§ Given data:
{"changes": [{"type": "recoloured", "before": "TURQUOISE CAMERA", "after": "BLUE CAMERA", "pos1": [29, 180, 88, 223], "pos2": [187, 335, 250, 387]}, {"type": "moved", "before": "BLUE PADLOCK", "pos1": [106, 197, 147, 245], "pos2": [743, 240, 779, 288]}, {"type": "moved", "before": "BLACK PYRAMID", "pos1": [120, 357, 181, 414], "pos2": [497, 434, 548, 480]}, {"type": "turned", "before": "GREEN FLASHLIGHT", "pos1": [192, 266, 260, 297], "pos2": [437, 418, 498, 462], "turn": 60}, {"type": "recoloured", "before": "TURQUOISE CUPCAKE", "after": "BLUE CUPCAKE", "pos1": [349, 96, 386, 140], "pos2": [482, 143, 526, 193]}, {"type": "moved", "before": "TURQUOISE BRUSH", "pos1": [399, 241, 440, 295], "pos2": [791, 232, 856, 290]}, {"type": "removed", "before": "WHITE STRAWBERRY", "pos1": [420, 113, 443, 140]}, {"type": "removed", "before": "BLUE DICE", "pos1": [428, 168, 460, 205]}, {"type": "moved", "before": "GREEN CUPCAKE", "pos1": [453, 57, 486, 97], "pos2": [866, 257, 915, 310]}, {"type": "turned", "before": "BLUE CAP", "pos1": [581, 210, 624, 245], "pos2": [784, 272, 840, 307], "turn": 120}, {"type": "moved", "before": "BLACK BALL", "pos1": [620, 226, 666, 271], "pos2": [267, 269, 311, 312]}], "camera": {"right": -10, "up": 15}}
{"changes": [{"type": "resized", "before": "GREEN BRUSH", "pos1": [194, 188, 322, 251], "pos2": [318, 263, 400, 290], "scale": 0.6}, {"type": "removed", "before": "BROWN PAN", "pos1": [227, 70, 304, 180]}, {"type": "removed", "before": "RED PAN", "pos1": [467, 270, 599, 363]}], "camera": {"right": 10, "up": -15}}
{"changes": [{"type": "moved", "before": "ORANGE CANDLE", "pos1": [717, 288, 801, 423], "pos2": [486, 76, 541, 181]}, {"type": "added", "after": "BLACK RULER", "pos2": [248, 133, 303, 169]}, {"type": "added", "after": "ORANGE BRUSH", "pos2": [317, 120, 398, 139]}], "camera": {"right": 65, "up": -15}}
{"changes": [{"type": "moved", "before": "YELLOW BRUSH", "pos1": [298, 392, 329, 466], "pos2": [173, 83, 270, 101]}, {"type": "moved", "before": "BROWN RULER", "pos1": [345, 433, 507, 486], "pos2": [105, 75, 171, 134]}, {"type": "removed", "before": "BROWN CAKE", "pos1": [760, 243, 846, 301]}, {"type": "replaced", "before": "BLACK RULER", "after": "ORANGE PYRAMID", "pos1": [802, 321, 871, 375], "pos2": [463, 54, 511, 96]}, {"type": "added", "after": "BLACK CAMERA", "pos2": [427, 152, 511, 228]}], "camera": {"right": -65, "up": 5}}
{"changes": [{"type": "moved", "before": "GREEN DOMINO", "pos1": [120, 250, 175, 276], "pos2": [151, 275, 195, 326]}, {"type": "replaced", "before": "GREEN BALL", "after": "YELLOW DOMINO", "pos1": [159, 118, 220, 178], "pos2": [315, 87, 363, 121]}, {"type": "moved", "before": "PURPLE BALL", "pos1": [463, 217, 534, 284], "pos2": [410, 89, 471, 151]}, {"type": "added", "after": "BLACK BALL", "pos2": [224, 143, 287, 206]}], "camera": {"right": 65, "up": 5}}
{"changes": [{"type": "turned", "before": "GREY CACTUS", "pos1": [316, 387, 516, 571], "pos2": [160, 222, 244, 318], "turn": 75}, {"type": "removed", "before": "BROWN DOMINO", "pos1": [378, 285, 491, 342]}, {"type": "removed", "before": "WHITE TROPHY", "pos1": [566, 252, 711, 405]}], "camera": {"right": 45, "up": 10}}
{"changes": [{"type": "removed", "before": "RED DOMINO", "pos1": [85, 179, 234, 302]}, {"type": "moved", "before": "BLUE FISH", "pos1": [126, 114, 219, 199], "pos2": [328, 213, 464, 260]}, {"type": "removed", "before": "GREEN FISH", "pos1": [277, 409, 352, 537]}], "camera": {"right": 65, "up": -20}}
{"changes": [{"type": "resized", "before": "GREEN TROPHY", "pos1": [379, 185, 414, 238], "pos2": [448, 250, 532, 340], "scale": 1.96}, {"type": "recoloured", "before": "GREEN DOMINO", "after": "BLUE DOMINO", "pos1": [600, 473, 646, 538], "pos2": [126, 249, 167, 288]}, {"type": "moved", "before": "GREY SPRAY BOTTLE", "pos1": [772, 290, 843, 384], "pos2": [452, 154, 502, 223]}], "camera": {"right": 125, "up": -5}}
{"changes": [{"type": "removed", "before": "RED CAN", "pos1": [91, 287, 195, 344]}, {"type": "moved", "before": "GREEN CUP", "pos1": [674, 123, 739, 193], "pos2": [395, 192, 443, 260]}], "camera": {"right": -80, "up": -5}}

§ Directions for this task: Please return all of the entries above, exactly and completely.

§ Solution to this exercise:
{"changes": [{"type": "recoloured", "before": "TURQUOISE CAMERA", "after": "BLUE CAMERA", "pos1": [29, 180, 88, 223], "pos2": [187, 335, 250, 387]}, {"type": "moved", "before": "BLUE PADLOCK", "pos1": [106, 197, 147, 245], "pos2": [743, 240, 779, 288]}, {"type": "moved", "before": "BLACK PYRAMID", "pos1": [120, 357, 181, 414], "pos2": [497, 434, 548, 480]}, {"type": "turned", "before": "GREEN FLASHLIGHT", "pos1": [192, 266, 260, 297], "pos2": [437, 418, 498, 462], "turn": 60}, {"type": "recoloured", "before": "TURQUOISE CUPCAKE", "after": "BLUE CUPCAKE", "pos1": [349, 96, 386, 140], "pos2": [482, 143, 526, 193]}, {"type": "moved", "before": "TURQUOISE BRUSH", "pos1": [399, 241, 440, 295], "pos2": [791, 232, 856, 290]}, {"type": "removed", "before": "WHITE STRAWBERRY", "pos1": [420, 113, 443, 140]}, {"type": "removed", "before": "BLUE DICE", "pos1": [428, 168, 460, 205]}, {"type": "moved", "before": "GREEN CUPCAKE", "pos1": [453, 57, 486, 97], "pos2": [866, 257, 915, 310]}, {"type": "turned", "before": "BLUE CAP", "pos1": [581, 210, 624, 245], "pos2": [784, 272, 840, 307], "turn": 120}, {"type": "moved", "before": "BLACK BALL", "pos1": [620, 226, 666, 271], "pos2": [267, 269, 311, 312]}], "camera": {"right": -10, "up": 15}}
{"changes": [{"type": "resized", "before": "GREEN BRUSH", "pos1": [194, 188, 322, 251], "pos2": [318, 263, 400, 290], "scale": 0.6}, {"type": "removed", "before": "BROWN PAN", "pos1": [227, 70, 304, 180]}, {"type": "removed", "before": "RED PAN", "pos1": [467, 270, 599, 363]}], "camera": {"right": 10, "up": -15}}
{"changes": [{"type": "moved", "before": "ORANGE CANDLE", "pos1": [717, 288, 801, 423], "pos2": [486, 76, 541, 181]}, {"type": "added", "after": "BLACK RULER", "pos2": [248, 133, 303, 169]}, {"type": "added", "after": "ORANGE BRUSH", "pos2": [317, 120, 398, 139]}], "camera": {"right": 65, "up": -15}}
{"changes": [{"type": "moved", "before": "YELLOW BRUSH", "pos1": [298, 392, 329, 466], "pos2": [173, 83, 270, 101]}, {"type": "moved", "before": "BROWN RULER", "pos1": [345, 433, 507, 486], "pos2": [105, 75, 171, 134]}, {"type": "removed", "before": "BROWN CAKE", "pos1": [760, 243, 846, 301]}, {"type": "replaced", "before": "BLACK RULER", "after": "ORANGE PYRAMID", "pos1": [802, 321, 871, 375], "pos2": [463, 54, 511, 96]}, {"type": "added", "after": "BLACK CAMERA", "pos2": [427, 152, 511, 228]}], "camera": {"right": -65, "up": 5}}
{"changes": [{"type": "moved", "before": "GREEN DOMINO", "pos1": [120, 250, 175, 276], "pos2": [151, 275, 195, 326]}, {"type": "replaced", "before": "GREEN BALL", "after": "YELLOW DOMINO", "pos1": [159, 118, 220, 178], "pos2": [315, 87, 363, 121]}, {"type": "moved", "before": "PURPLE BALL", "pos1": [463, 217, 534, 284], "pos2": [410, 89, 471, 151]}, {"type": "added", "after": "BLACK BALL", "pos2": [224, 143, 287, 206]}], "camera": {"right": 65, "up": 5}}
{"changes": [{"type": "turned", "before": "GREY CACTUS", "pos1": [316, 387, 516, 571], "pos2": [160, 222, 244, 318], "turn": 75}, {"type": "removed", "before": "BROWN DOMINO", "pos1": [378, 285, 491, 342]}, {"type": "removed", "before": "WHITE TROPHY", "pos1": [566, 252, 711, 405]}], "camera": {"right": 45, "up": 10}}
{"changes": [{"type": "removed", "before": "RED DOMINO", "pos1": [85, 179, 234, 302]}, {"type": "moved", "before": "BLUE FISH", "pos1": [126, 114, 219, 199], "pos2": [328, 213, 464, 260]}, {"type": "removed", "before": "GREEN FISH", "pos1": [277, 409, 352, 537]}], "camera": {"right": 65, "up": -20}}
{"changes": [{"type": "resized", "before": "GREEN TROPHY", "pos1": [379, 185, 414, 238], "pos2": [448, 250, 532, 340], "scale": 1.96}, {"type": "recoloured", "before": "GREEN DOMINO", "after": "BLUE DOMINO", "pos1": [600, 473, 646, 538], "pos2": [126, 249, 167, 288]}, {"type": "moved", "before": "GREY SPRAY BOTTLE", "pos1": [772, 290, 843, 384], "pos2": [452, 154, 502, 223]}], "camera": {"right": 125, "up": -5}}
{"changes": [{"type": "removed", "before": "RED CAN", "pos1": [91, 287, 195, 344]}, {"type": "moved", "before": "GREEN CUP", "pos1": [674, 123, 739, 193], "pos2": [395, 192, 443, 260]}], "camera": {"right": -80, "up": -5}}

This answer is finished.